Could you restate word for word only the lines below from the one holding "MIC3 pin OUT: D1 -> D6" to the one holding "BUZZER3 pin IO: D3 -> D7", inclusive, and leave out the pictures?

• **PROVIDED INFORMATION**:
========================

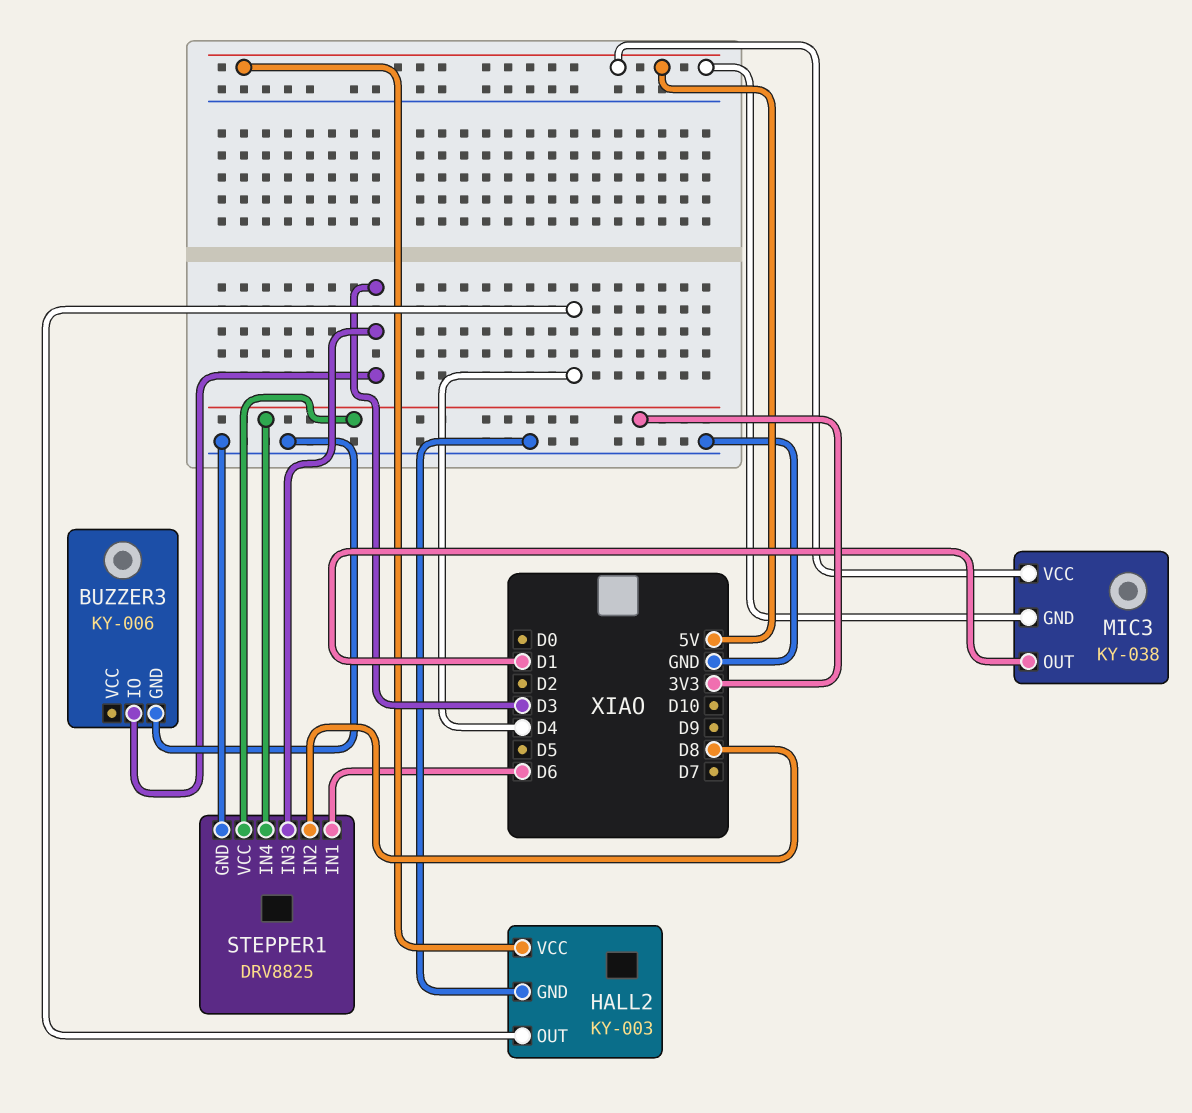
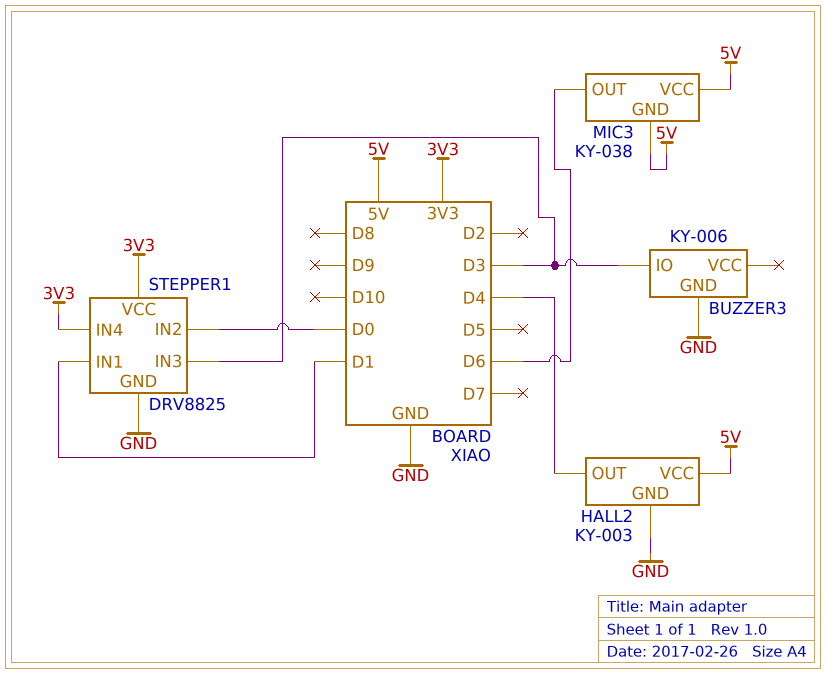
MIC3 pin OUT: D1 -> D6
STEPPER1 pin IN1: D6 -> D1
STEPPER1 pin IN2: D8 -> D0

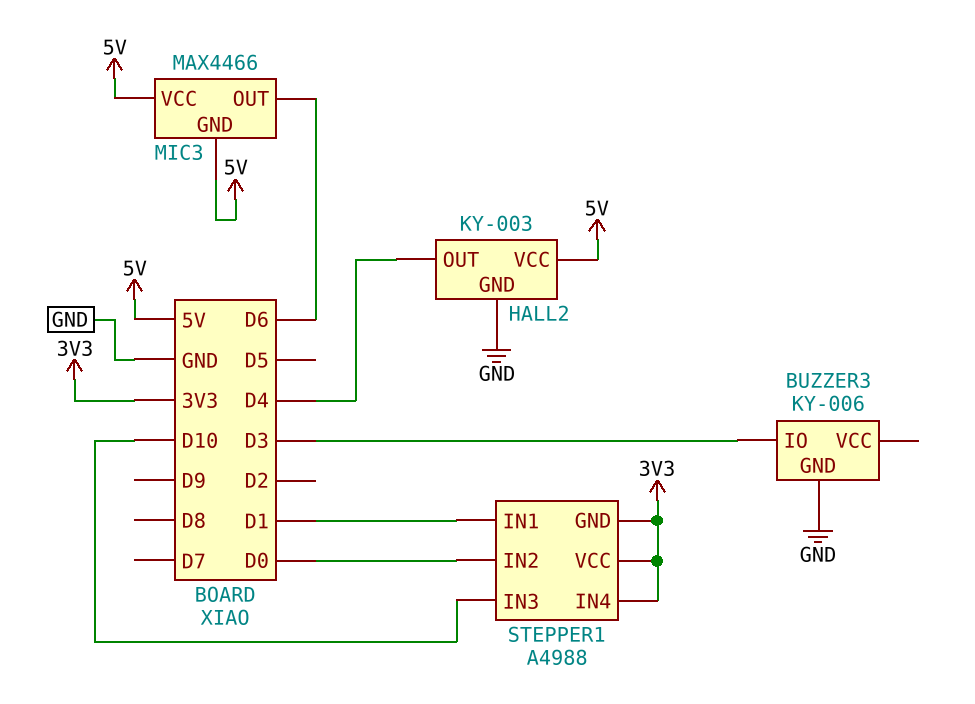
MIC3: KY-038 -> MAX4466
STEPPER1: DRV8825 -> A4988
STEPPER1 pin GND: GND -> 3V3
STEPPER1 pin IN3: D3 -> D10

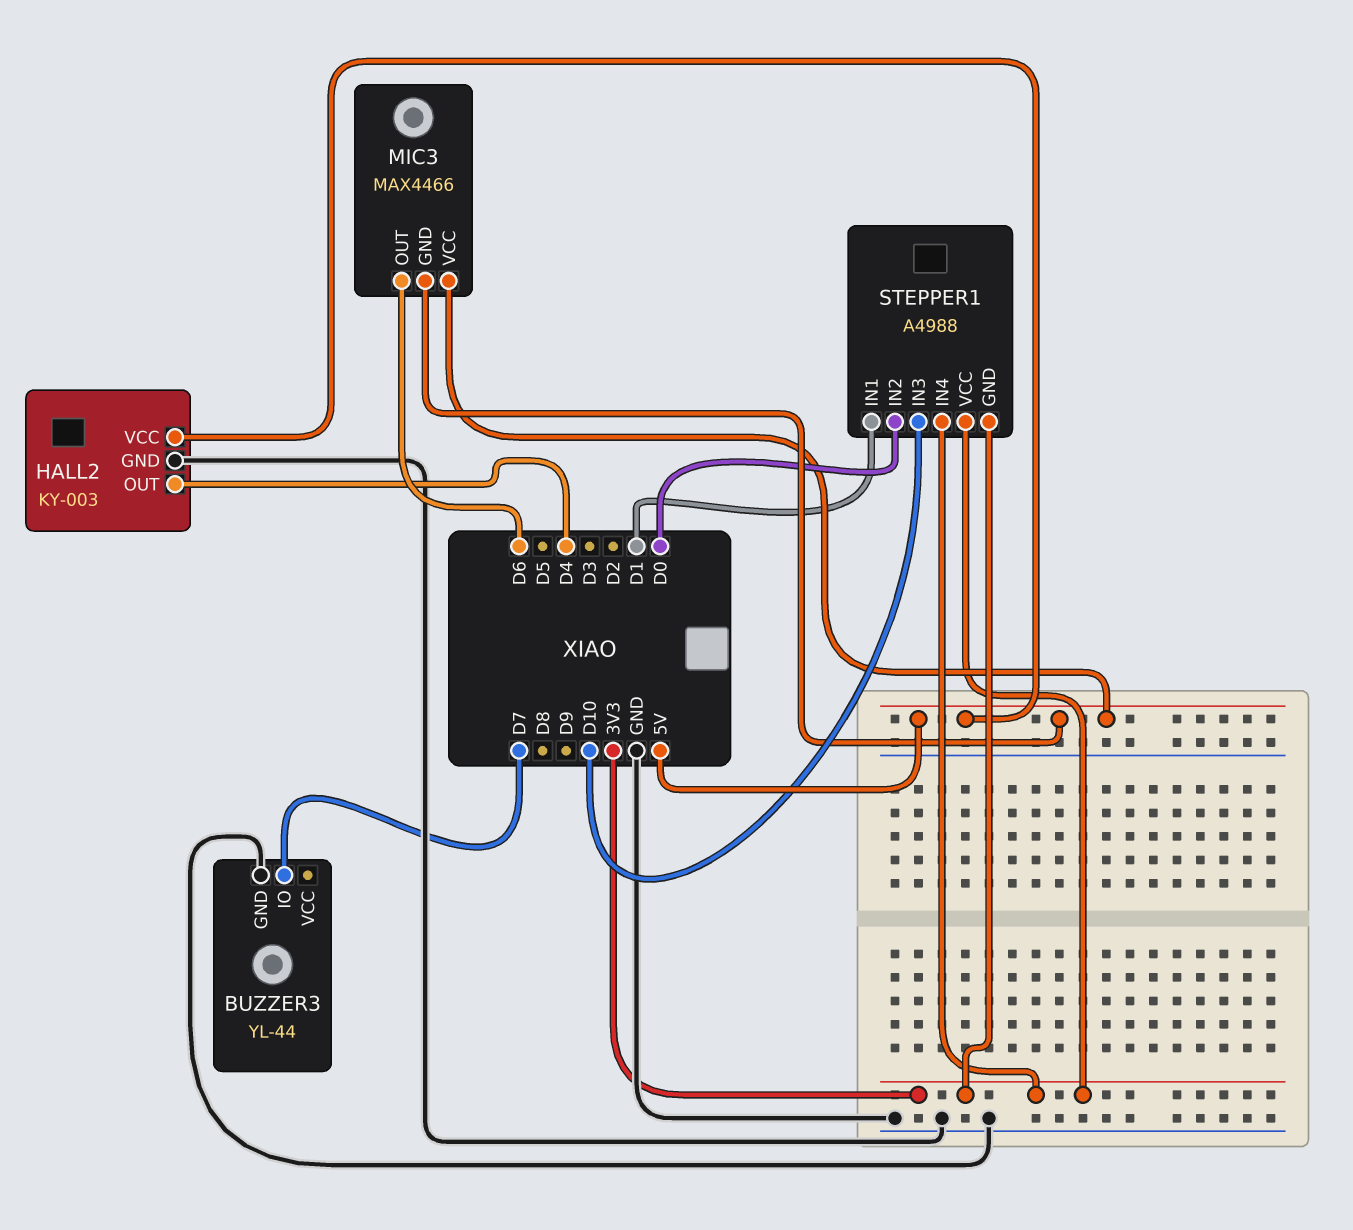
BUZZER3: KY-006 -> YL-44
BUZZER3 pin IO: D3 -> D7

========================

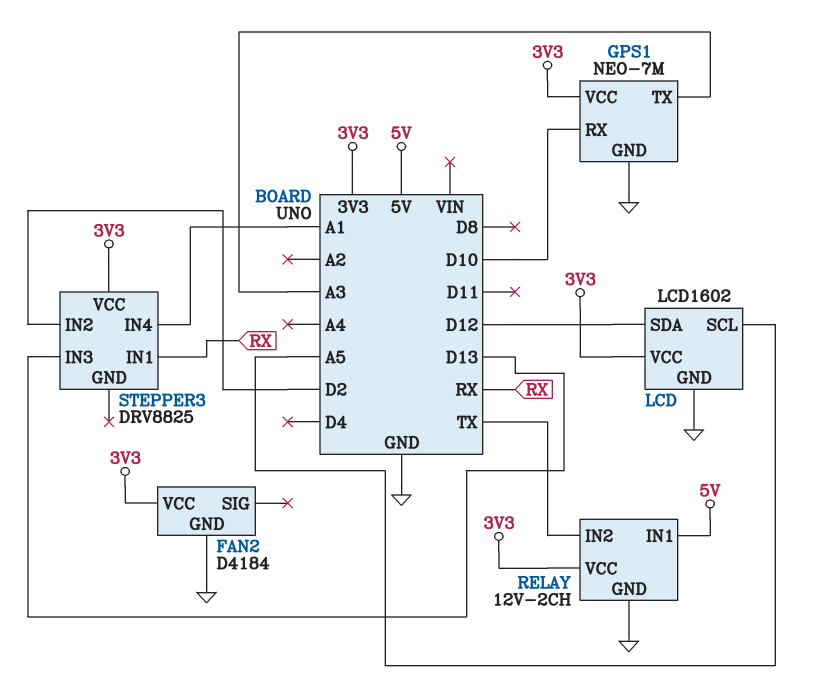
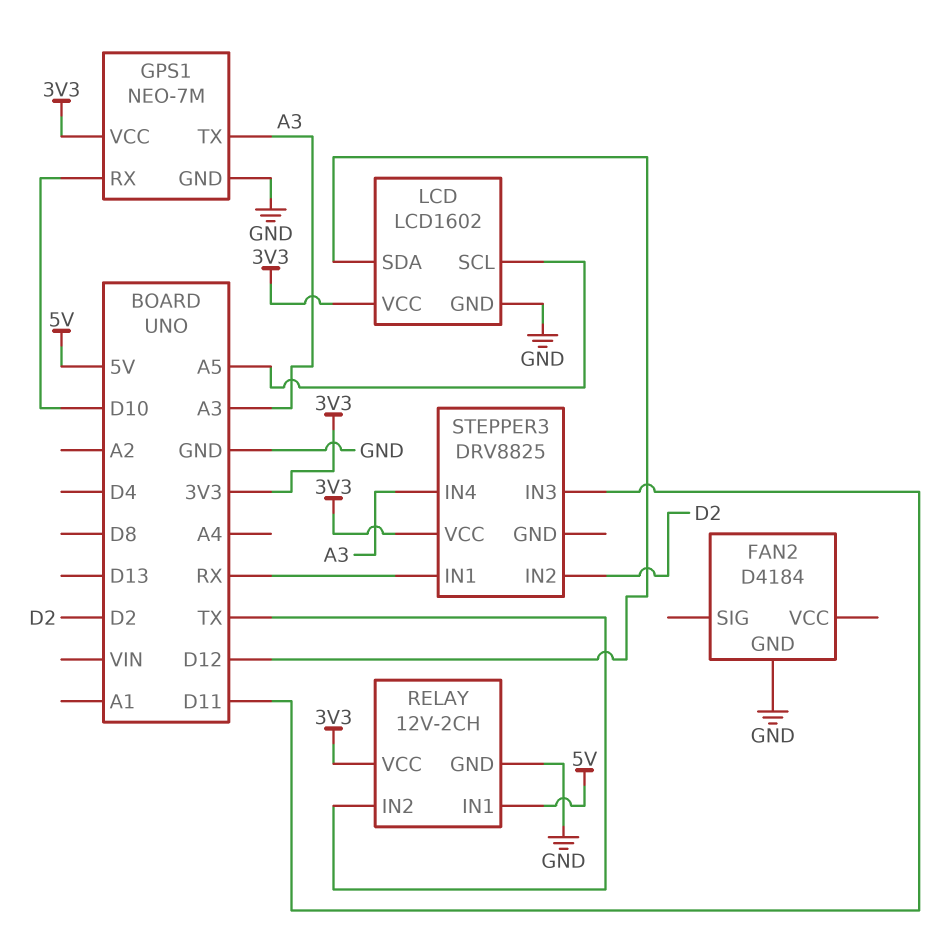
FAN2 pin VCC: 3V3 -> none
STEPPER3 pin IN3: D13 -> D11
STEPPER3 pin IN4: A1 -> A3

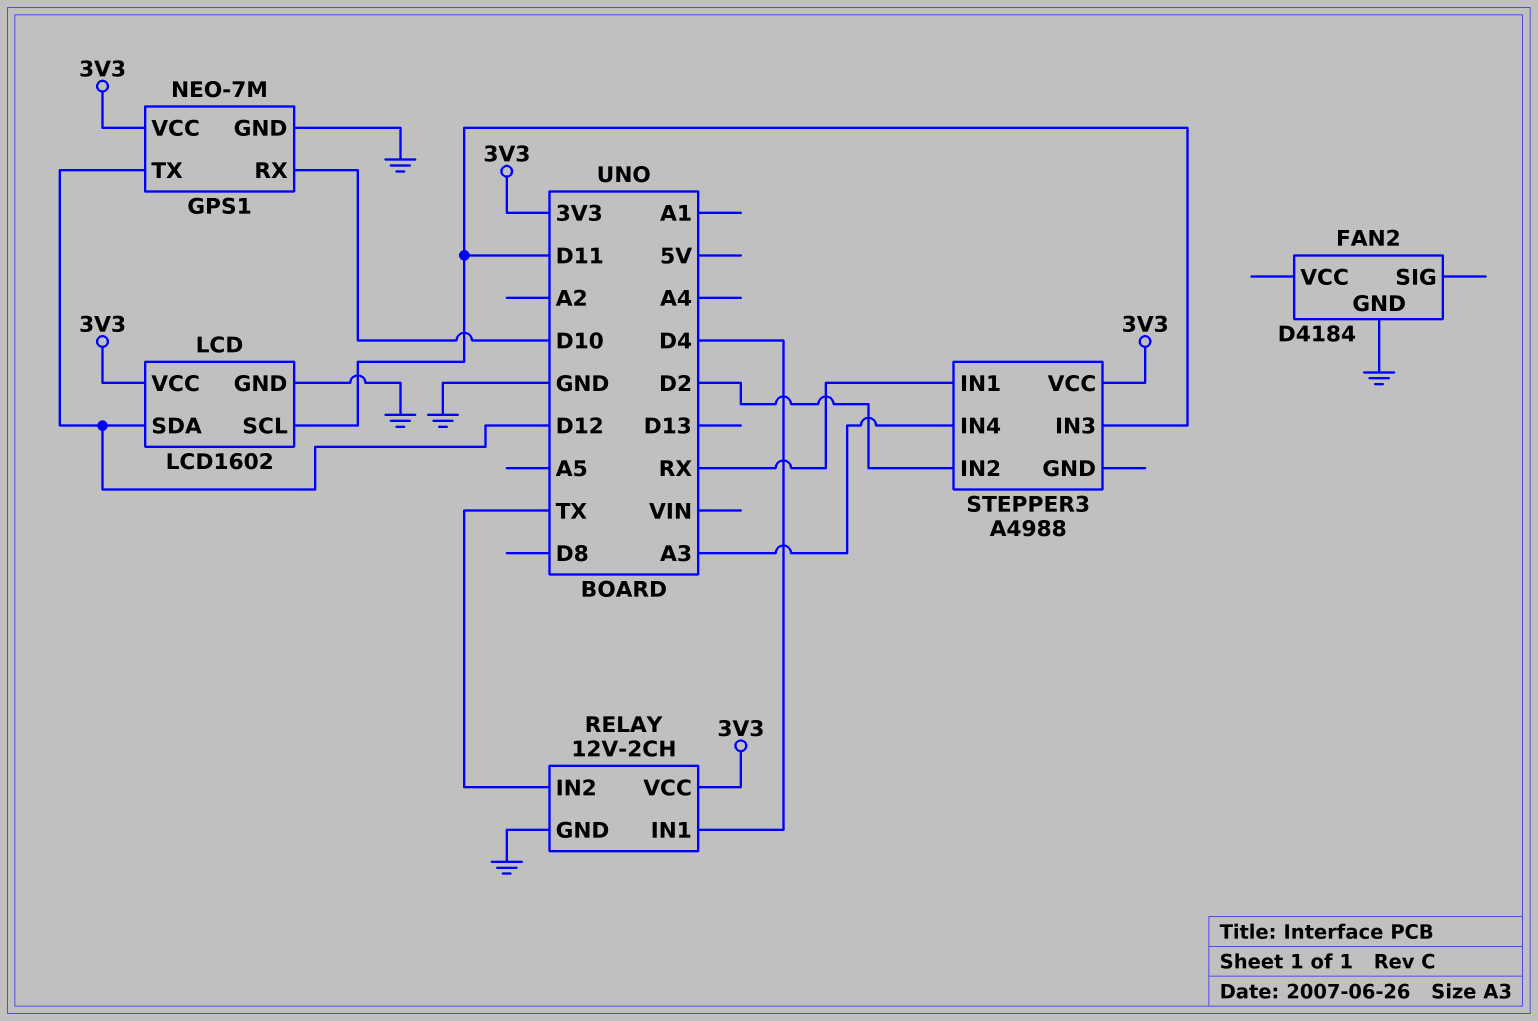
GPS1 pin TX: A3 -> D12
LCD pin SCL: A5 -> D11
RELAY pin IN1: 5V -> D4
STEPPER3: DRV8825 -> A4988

========================

• **EXPECTED OUTPUT**:
MIC3 pin OUT: D1 -> D6
STEPPER1 pin IN1: D6 -> D1
STEPPER1 pin IN2: D8 -> D0

MIC3: KY-038 -> MAX4466
STEPPER1: DRV8825 -> A4988
STEPPER1 pin GND: GND -> 3V3
STEPPER1 pin IN3: D3 -> D10

BUZZER3: KY-006 -> YL-44
BUZZER3 pin IO: D3 -> D7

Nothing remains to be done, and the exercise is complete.